Copy all of the following material word for word, keeping every line unchanged.

——

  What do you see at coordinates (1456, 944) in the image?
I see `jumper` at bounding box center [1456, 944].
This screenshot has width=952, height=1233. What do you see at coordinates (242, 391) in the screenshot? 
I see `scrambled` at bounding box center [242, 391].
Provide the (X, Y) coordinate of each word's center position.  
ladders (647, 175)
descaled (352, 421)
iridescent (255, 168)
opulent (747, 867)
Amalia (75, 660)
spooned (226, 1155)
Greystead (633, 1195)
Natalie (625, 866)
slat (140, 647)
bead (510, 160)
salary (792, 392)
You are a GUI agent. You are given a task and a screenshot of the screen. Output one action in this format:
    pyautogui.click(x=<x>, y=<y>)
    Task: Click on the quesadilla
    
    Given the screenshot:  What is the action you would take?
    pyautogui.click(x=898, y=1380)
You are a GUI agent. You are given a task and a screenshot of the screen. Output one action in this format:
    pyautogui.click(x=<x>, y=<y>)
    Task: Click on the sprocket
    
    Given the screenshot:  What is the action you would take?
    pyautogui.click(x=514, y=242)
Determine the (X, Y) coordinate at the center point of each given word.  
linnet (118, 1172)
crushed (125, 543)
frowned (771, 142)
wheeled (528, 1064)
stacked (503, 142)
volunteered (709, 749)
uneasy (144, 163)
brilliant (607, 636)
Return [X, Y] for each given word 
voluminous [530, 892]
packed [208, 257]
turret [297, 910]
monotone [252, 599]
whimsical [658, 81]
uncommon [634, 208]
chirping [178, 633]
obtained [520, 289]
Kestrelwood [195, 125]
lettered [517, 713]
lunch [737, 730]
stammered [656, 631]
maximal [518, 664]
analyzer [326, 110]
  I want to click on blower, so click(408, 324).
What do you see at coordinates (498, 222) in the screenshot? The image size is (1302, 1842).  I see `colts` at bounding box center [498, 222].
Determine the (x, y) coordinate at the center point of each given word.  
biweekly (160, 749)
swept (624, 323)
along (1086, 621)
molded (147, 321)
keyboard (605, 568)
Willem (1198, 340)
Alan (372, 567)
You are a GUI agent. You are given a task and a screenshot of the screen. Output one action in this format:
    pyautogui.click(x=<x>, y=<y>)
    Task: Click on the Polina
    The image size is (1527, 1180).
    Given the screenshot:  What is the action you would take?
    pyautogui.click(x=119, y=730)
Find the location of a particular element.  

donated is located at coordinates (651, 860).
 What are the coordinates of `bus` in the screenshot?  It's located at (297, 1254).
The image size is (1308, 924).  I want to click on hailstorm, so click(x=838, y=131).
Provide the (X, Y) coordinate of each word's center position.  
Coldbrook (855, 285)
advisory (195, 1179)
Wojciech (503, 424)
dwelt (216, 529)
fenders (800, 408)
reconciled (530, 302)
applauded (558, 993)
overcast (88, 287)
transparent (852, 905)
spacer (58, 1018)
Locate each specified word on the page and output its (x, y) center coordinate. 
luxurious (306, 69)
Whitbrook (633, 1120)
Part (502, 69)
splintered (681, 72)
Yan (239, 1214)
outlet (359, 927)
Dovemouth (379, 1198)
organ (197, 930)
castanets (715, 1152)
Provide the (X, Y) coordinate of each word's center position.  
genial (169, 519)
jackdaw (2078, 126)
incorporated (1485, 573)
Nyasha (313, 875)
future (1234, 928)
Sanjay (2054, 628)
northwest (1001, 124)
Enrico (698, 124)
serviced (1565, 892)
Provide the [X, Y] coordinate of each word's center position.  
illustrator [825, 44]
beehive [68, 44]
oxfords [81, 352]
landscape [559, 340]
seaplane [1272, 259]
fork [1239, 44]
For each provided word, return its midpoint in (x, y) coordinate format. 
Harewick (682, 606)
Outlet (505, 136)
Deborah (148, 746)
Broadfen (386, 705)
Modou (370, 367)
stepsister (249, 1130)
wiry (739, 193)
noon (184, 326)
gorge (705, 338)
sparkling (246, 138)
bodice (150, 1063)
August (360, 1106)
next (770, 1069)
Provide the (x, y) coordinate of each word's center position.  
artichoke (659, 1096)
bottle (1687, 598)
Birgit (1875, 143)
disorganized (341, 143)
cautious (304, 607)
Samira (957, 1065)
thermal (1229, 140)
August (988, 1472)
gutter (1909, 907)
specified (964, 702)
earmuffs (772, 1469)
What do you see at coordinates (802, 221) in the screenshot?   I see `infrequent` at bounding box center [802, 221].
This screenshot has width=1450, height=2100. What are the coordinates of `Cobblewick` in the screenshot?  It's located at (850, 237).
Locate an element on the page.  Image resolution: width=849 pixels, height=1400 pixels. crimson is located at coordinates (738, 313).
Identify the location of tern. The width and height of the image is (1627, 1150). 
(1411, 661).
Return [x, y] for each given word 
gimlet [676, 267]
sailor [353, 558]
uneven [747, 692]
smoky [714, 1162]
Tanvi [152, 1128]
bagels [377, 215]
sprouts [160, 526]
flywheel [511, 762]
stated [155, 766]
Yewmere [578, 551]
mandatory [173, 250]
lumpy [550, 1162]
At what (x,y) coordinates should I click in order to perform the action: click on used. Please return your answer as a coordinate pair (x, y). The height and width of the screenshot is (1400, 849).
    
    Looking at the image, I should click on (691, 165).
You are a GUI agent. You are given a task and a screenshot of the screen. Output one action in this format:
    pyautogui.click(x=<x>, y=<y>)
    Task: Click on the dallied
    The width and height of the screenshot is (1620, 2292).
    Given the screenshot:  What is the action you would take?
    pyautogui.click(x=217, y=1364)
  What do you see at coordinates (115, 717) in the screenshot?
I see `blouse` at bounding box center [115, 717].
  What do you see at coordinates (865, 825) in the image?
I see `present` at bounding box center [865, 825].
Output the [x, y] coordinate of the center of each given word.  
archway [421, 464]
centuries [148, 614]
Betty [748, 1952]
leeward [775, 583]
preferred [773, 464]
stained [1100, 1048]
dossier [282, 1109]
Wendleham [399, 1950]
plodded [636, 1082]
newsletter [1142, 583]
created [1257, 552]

——

Exercise output —
  What do you see at coordinates (1456, 944) in the image?
I see `jumper` at bounding box center [1456, 944].
This screenshot has width=952, height=1233. What do you see at coordinates (242, 391) in the screenshot? 
I see `scrambled` at bounding box center [242, 391].
Provide the (X, Y) coordinate of each word's center position.  
ladders (647, 175)
descaled (352, 421)
iridescent (255, 168)
opulent (747, 867)
Amalia (75, 660)
spooned (226, 1155)
Greystead (633, 1195)
Natalie (625, 866)
slat (140, 647)
bead (510, 160)
salary (792, 392)
You are a GUI agent. You are given a task and a screenshot of the screen. Output one action in this format:
    pyautogui.click(x=<x>, y=<y>)
    Task: Click on the quesadilla
    
    Given the screenshot:  What is the action you would take?
    pyautogui.click(x=898, y=1380)
You are a GUI agent. You are given a task and a screenshot of the screen. Output one action in this format:
    pyautogui.click(x=<x>, y=<y>)
    Task: Click on the sprocket
    
    Given the screenshot:  What is the action you would take?
    pyautogui.click(x=514, y=242)
Determine the (X, Y) coordinate at the center point of each given word.  
linnet (118, 1172)
crushed (125, 543)
frowned (771, 142)
wheeled (528, 1064)
stacked (503, 142)
volunteered (709, 749)
uneasy (144, 163)
brilliant (607, 636)
Return [X, Y] for each given word 
voluminous [530, 892]
packed [208, 257]
turret [297, 910]
monotone [252, 599]
whimsical [658, 81]
uncommon [634, 208]
chirping [178, 633]
obtained [520, 289]
Kestrelwood [195, 125]
lettered [517, 713]
lunch [737, 730]
stammered [656, 631]
maximal [518, 664]
analyzer [326, 110]
  I want to click on blower, so click(408, 324).
What do you see at coordinates (498, 222) in the screenshot? The image size is (1302, 1842).  I see `colts` at bounding box center [498, 222].
Determine the (x, y) coordinate at the center point of each given word.  
biweekly (160, 749)
swept (624, 323)
along (1086, 621)
molded (147, 321)
keyboard (605, 568)
Willem (1198, 340)
Alan (372, 567)
You are a GUI agent. You are given a task and a screenshot of the screen. Output one action in this format:
    pyautogui.click(x=<x>, y=<y>)
    Task: Click on the Polina
    The image size is (1527, 1180).
    Given the screenshot:  What is the action you would take?
    pyautogui.click(x=119, y=730)
Find the location of a particular element.  

donated is located at coordinates (651, 860).
 What are the coordinates of `bus` in the screenshot?  It's located at (297, 1254).
The image size is (1308, 924).  I want to click on hailstorm, so click(x=838, y=131).
Provide the (X, Y) coordinate of each word's center position.  
Coldbrook (855, 285)
advisory (195, 1179)
Wojciech (503, 424)
dwelt (216, 529)
fenders (800, 408)
reconciled (530, 302)
applauded (558, 993)
overcast (88, 287)
transparent (852, 905)
spacer (58, 1018)
Locate each specified word on the page and output its (x, y) center coordinate. 
luxurious (306, 69)
Whitbrook (633, 1120)
Part (502, 69)
splintered (681, 72)
Yan (239, 1214)
outlet (359, 927)
Dovemouth (379, 1198)
organ (197, 930)
castanets (715, 1152)
Provide the (X, Y) coordinate of each word's center position.  
genial (169, 519)
jackdaw (2078, 126)
incorporated (1485, 573)
Nyasha (313, 875)
future (1234, 928)
Sanjay (2054, 628)
northwest (1001, 124)
Enrico (698, 124)
serviced (1565, 892)
Provide the [X, Y] coordinate of each word's center position.  
illustrator [825, 44]
beehive [68, 44]
oxfords [81, 352]
landscape [559, 340]
seaplane [1272, 259]
fork [1239, 44]
For each provided word, return its midpoint in (x, y) coordinate format. 
Harewick (682, 606)
Outlet (505, 136)
Deborah (148, 746)
Broadfen (386, 705)
Modou (370, 367)
stepsister (249, 1130)
wiry (739, 193)
noon (184, 326)
gorge (705, 338)
sparkling (246, 138)
bodice (150, 1063)
August (360, 1106)
next (770, 1069)
Provide the (x, y) coordinate of each word's center position.  
artichoke (659, 1096)
bottle (1687, 598)
Birgit (1875, 143)
disorganized (341, 143)
cautious (304, 607)
Samira (957, 1065)
thermal (1229, 140)
August (988, 1472)
gutter (1909, 907)
specified (964, 702)
earmuffs (772, 1469)
What do you see at coordinates (802, 221) in the screenshot?   I see `infrequent` at bounding box center [802, 221].
This screenshot has width=1450, height=2100. What are the coordinates of `Cobblewick` in the screenshot?  It's located at (850, 237).
Locate an element on the page.  Image resolution: width=849 pixels, height=1400 pixels. crimson is located at coordinates (738, 313).
Identify the location of tern. The width and height of the image is (1627, 1150). 
(1411, 661).
Return [x, y] for each given word 
gimlet [676, 267]
sailor [353, 558]
uneven [747, 692]
smoky [714, 1162]
Tanvi [152, 1128]
bagels [377, 215]
sprouts [160, 526]
flywheel [511, 762]
stated [155, 766]
Yewmere [578, 551]
mandatory [173, 250]
lumpy [550, 1162]
At what (x,y) coordinates should I click in order to perform the action: click on used. Please return your answer as a coordinate pair (x, y). The height and width of the screenshot is (1400, 849).
    
    Looking at the image, I should click on (691, 165).
You are a GUI agent. You are given a task and a screenshot of the screen. Output one action in this format:
    pyautogui.click(x=<x>, y=<y>)
    Task: Click on the dallied
    The width and height of the screenshot is (1620, 2292).
    Given the screenshot:  What is the action you would take?
    pyautogui.click(x=217, y=1364)
  What do you see at coordinates (115, 717) in the screenshot?
I see `blouse` at bounding box center [115, 717].
  What do you see at coordinates (865, 825) in the image?
I see `present` at bounding box center [865, 825].
Output the [x, y] coordinate of the center of each given word.  
archway [421, 464]
centuries [148, 614]
Betty [748, 1952]
leeward [775, 583]
preferred [773, 464]
stained [1100, 1048]
dossier [282, 1109]
Wendleham [399, 1950]
plodded [636, 1082]
newsletter [1142, 583]
created [1257, 552]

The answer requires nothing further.